* Before-and-after scene images
==============================

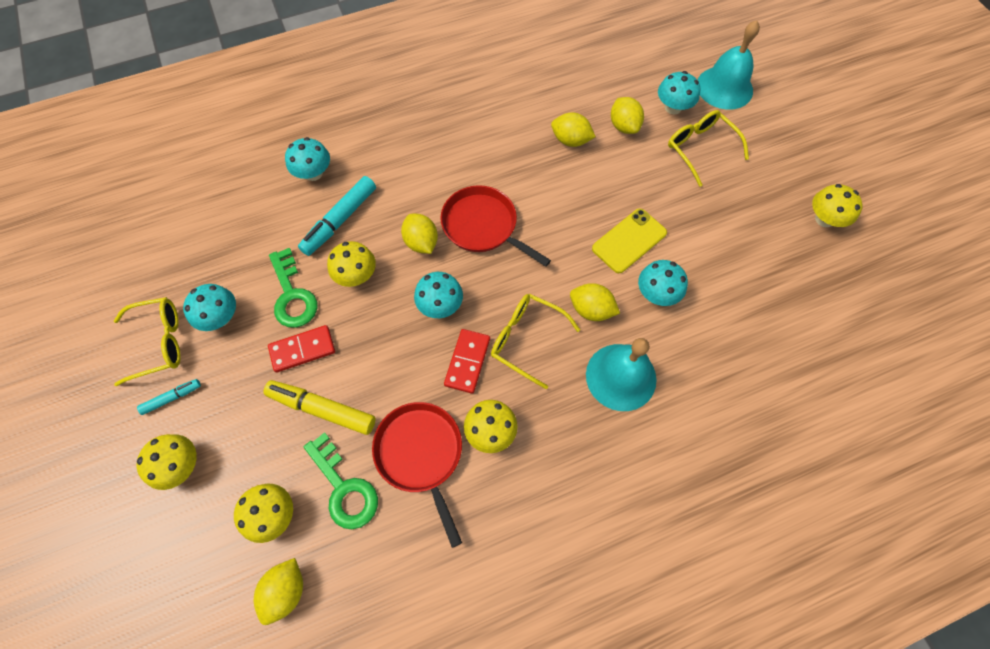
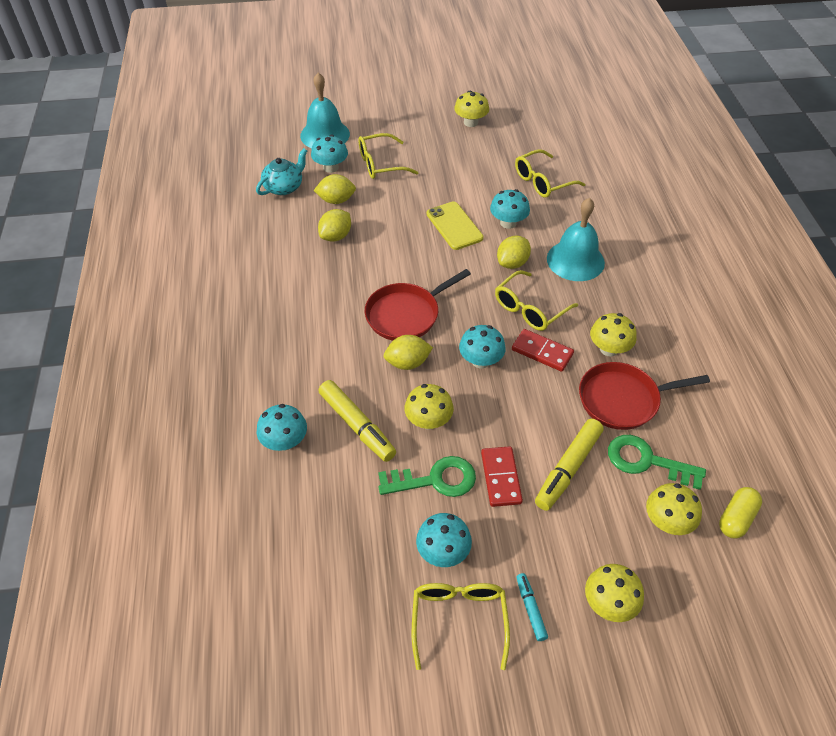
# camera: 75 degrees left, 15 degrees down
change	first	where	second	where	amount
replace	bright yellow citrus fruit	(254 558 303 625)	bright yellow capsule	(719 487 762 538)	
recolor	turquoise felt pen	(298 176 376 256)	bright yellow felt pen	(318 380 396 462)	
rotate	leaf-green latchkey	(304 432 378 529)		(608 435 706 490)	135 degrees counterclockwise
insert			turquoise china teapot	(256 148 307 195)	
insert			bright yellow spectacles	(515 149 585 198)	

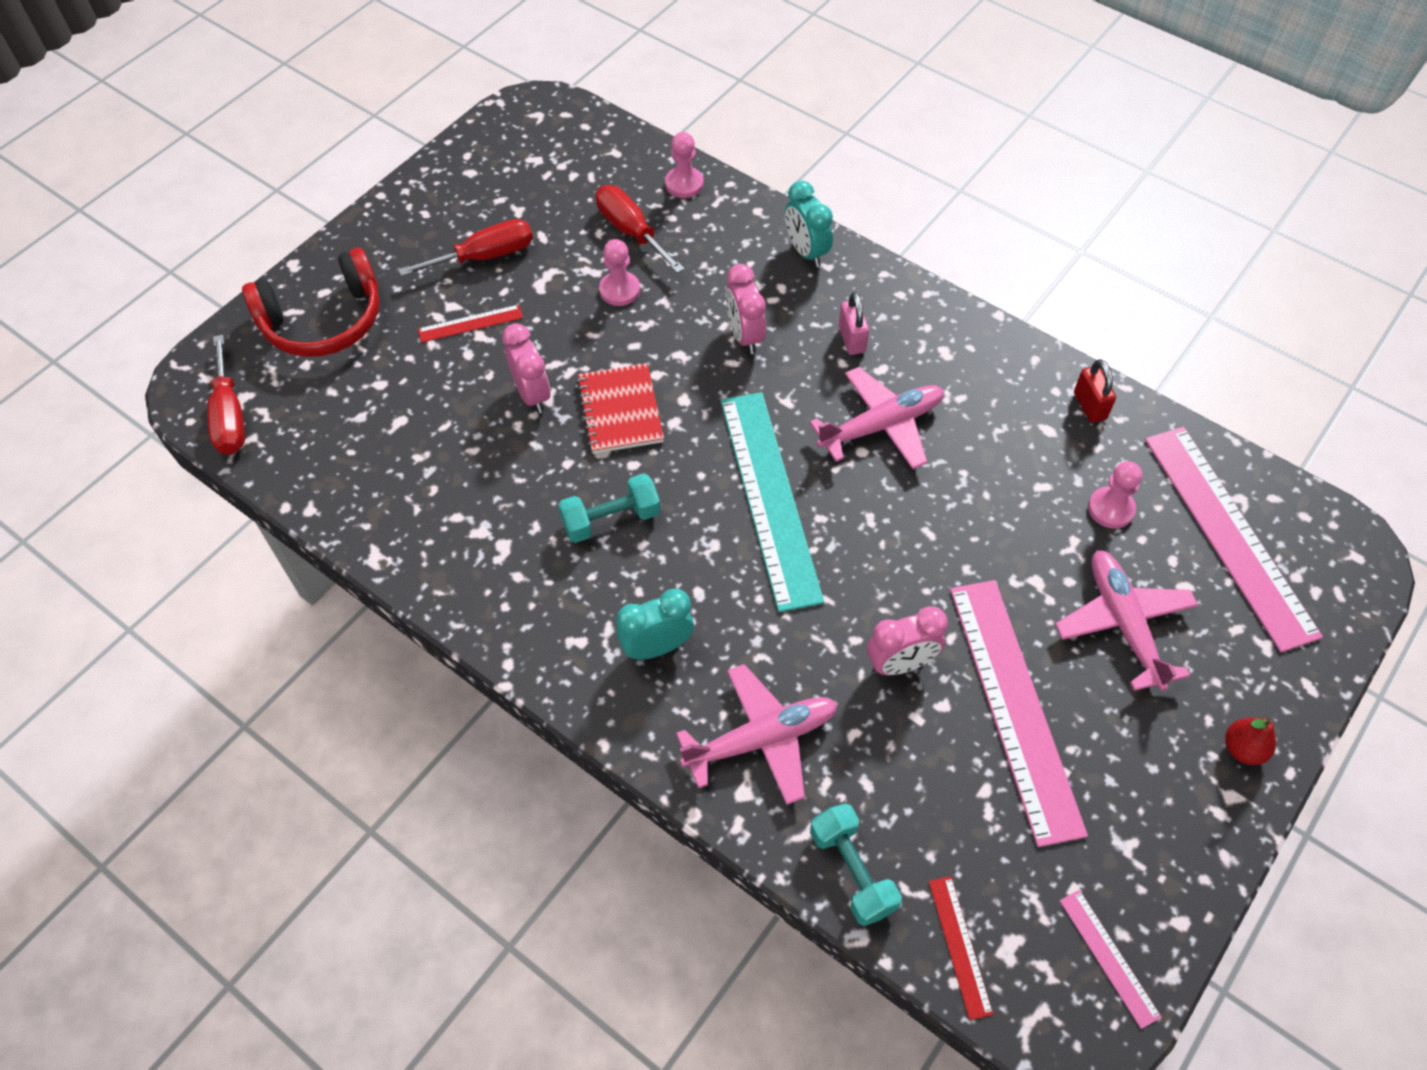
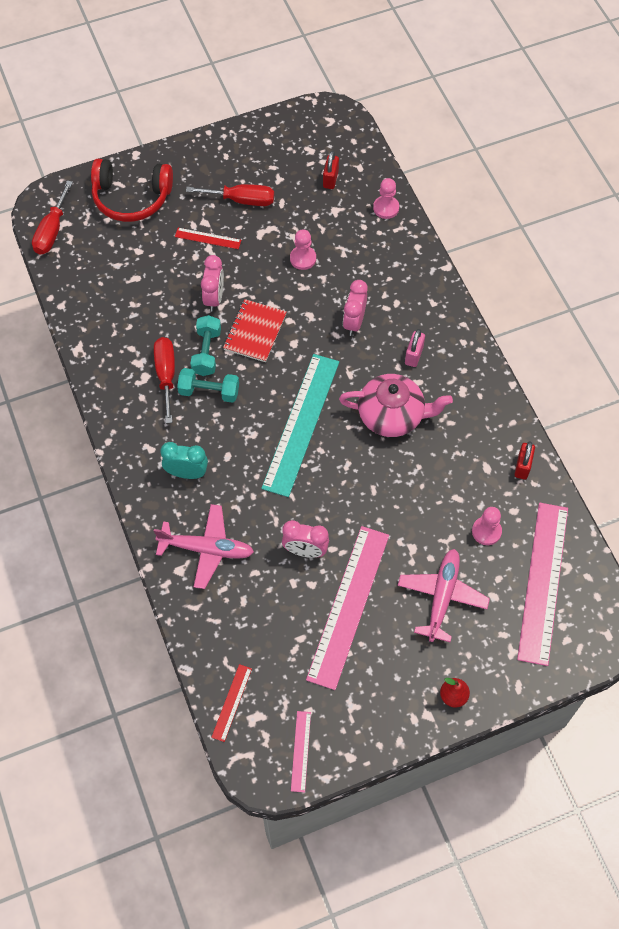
# camera: 30 degrees right, 5 degrees up
change	first	where	second	where	amount
move	red screwdriver	(596 185 685 273)		(154 337 175 423)	
delete	turquoise clock	(785 181 833 267)			
replace	pink aeroplane	(810 367 944 469)	pink china teapot	(339 374 453 437)	
move	turquoise dumbbell	(810 803 902 926)		(190 315 221 376)	
insert			red padlock	(323 151 339 189)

==============================

* WHAT IS EXPECTED
Exclude the pictures, and output exactly the lines from the one with "148 307 195)" through the last line of the records, both included.

* YOUR RESPONSE
insert			turquoise china teapot	(256 148 307 195)	
insert			bright yellow spectacles	(515 149 585 198)	

# camera: 30 degrees right, 5 degrees up
change	first	where	second	where	amount
move	red screwdriver	(596 185 685 273)		(154 337 175 423)	
delete	turquoise clock	(785 181 833 267)			
replace	pink aeroplane	(810 367 944 469)	pink china teapot	(339 374 453 437)	
move	turquoise dumbbell	(810 803 902 926)		(190 315 221 376)	
insert			red padlock	(323 151 339 189)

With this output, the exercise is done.